● **Extracted information**
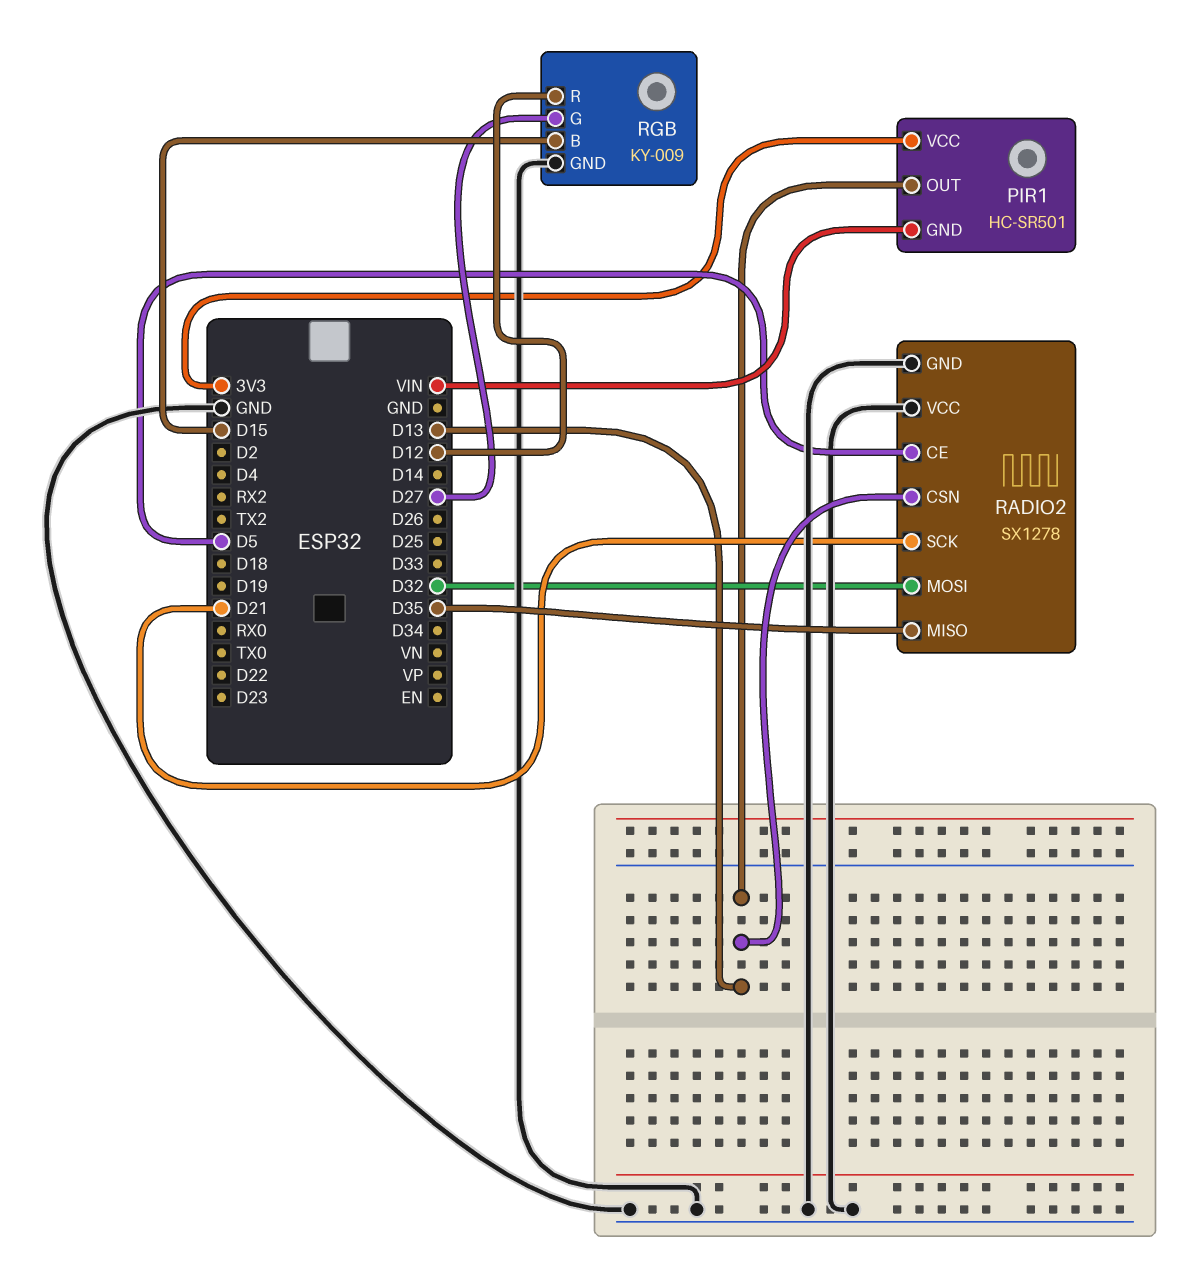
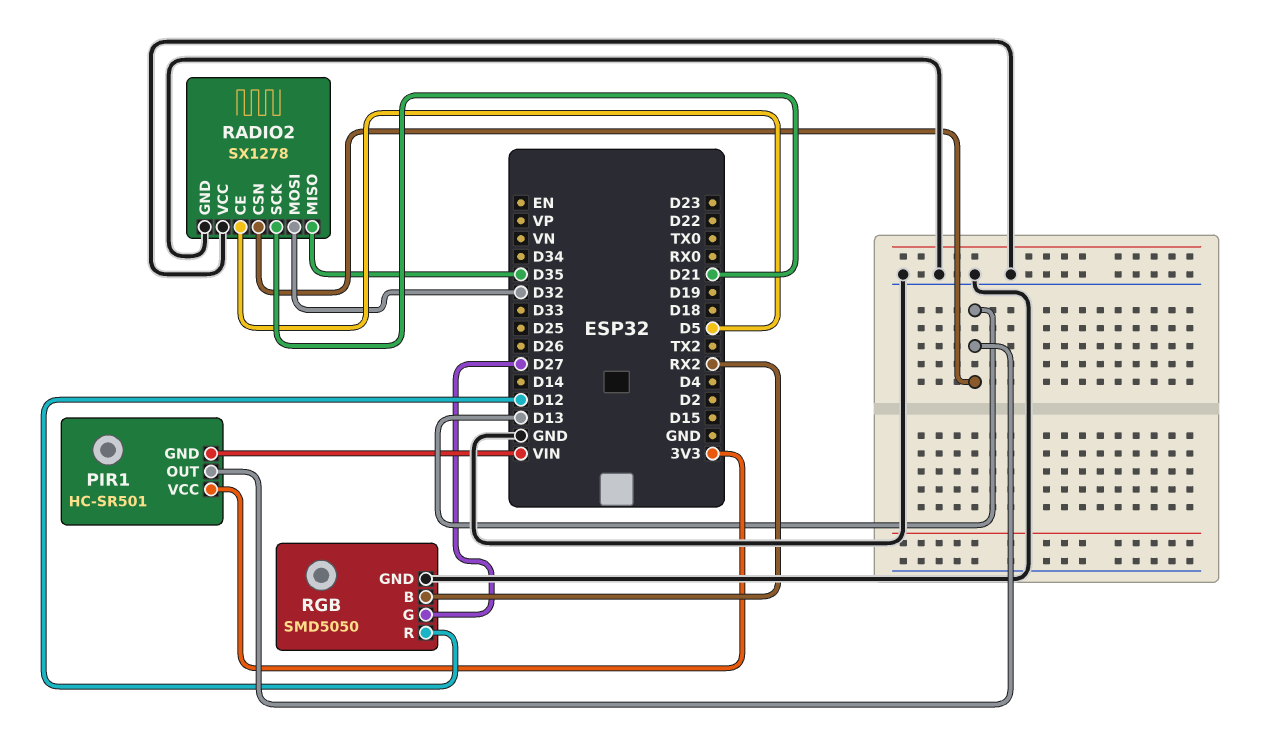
RGB: KY-009 -> SMD5050
RGB pin B: D15 -> RX2

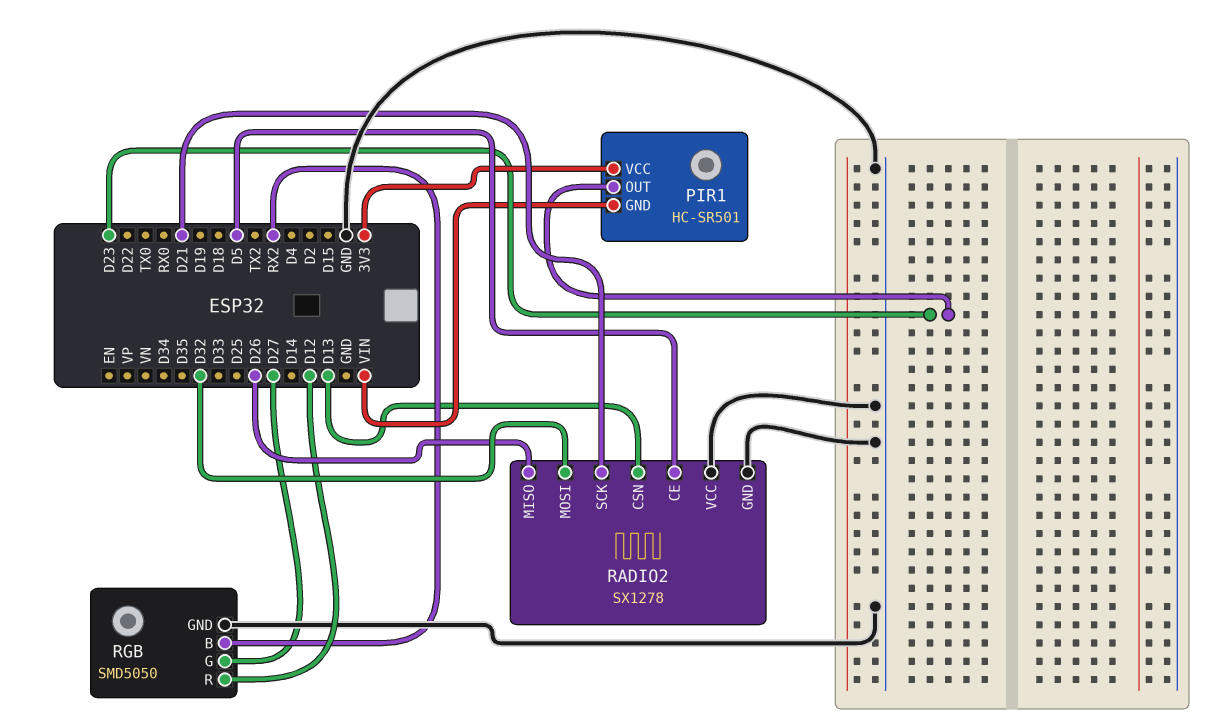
PIR1 pin OUT: D13 -> D23
RADIO2 pin MISO: D35 -> D26

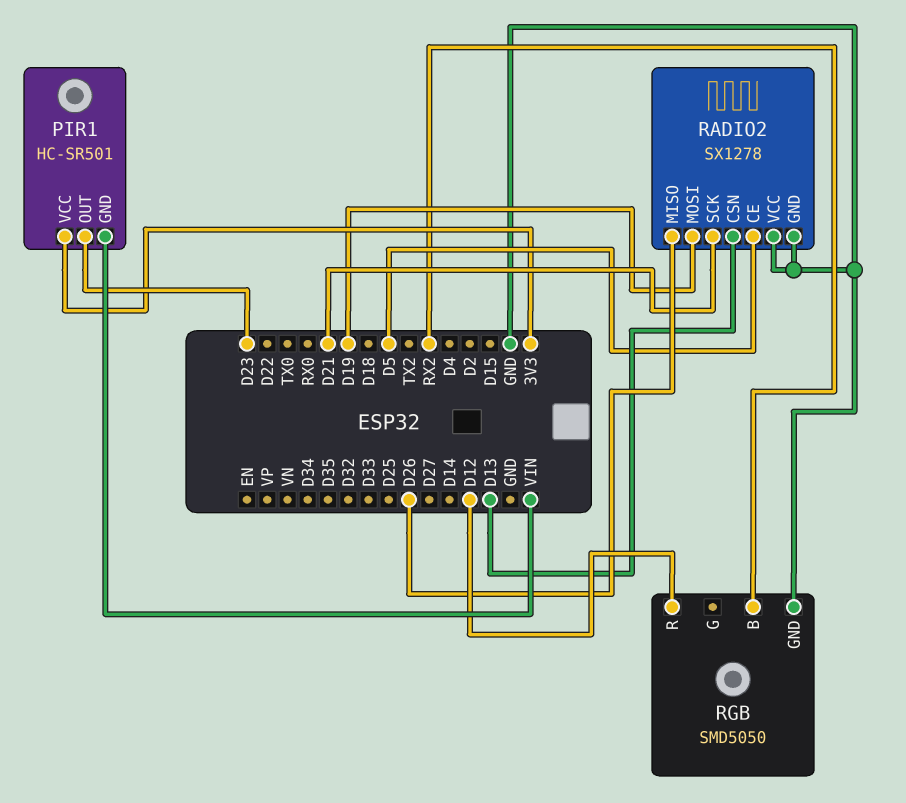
RADIO2 pin MOSI: D32 -> D19
RGB pin G: D27 -> none

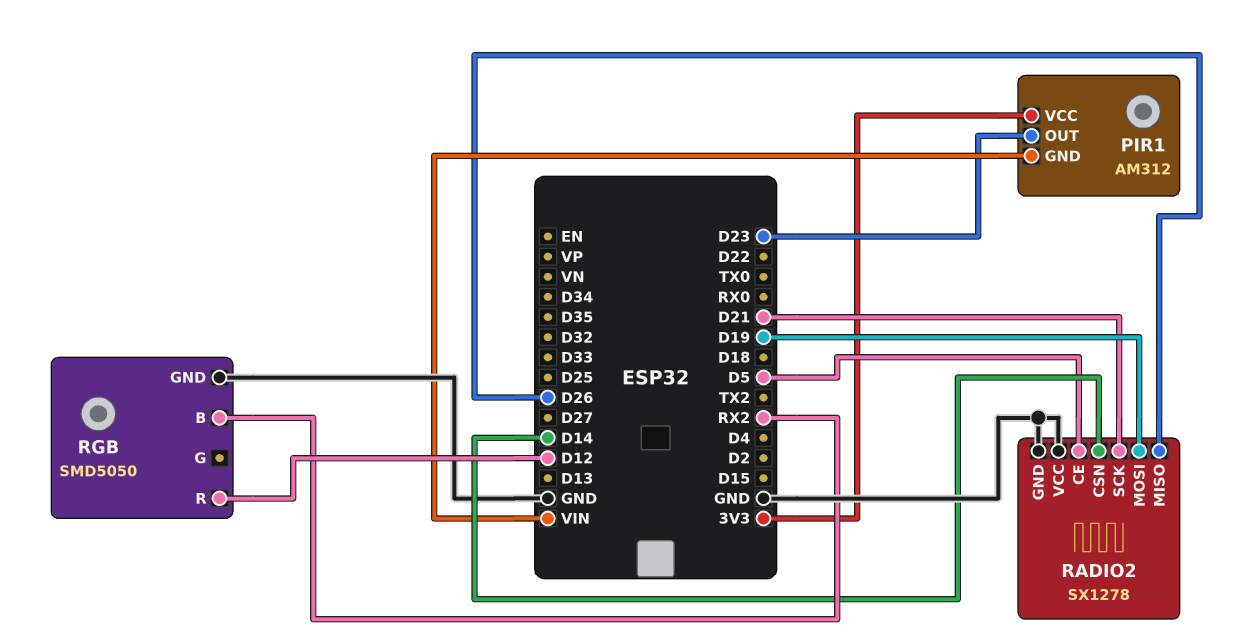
PIR1: HC-SR501 -> AM312
RADIO2 pin CSN: D13 -> D14

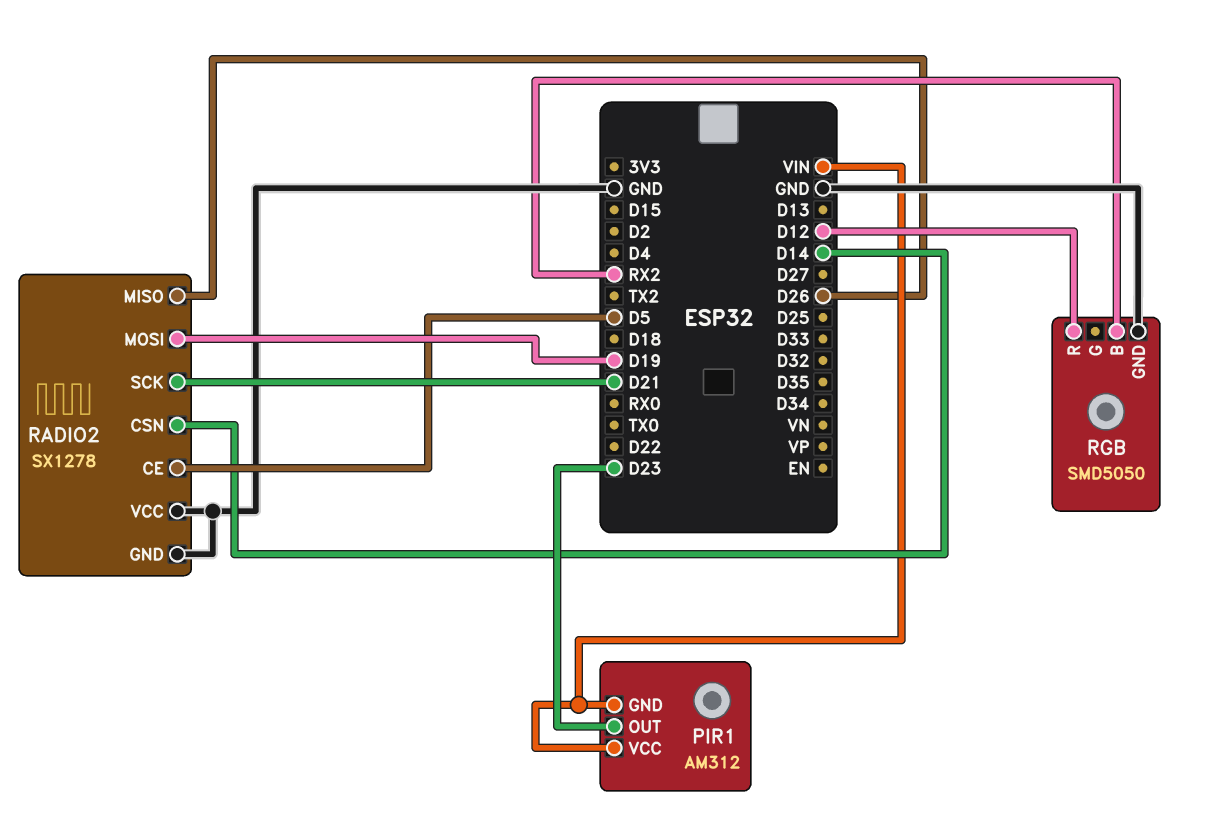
PIR1 pin VCC: 3V3 -> VIN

● **Exercise objective**
Take every entry above and transcribe it exactly, with no pictures in the copy.

● **Answer section**
RGB: KY-009 -> SMD5050
RGB pin B: D15 -> RX2

PIR1 pin OUT: D13 -> D23
RADIO2 pin MISO: D35 -> D26

RADIO2 pin MOSI: D32 -> D19
RGB pin G: D27 -> none

PIR1: HC-SR501 -> AM312
RADIO2 pin CSN: D13 -> D14

PIR1 pin VCC: 3V3 -> VIN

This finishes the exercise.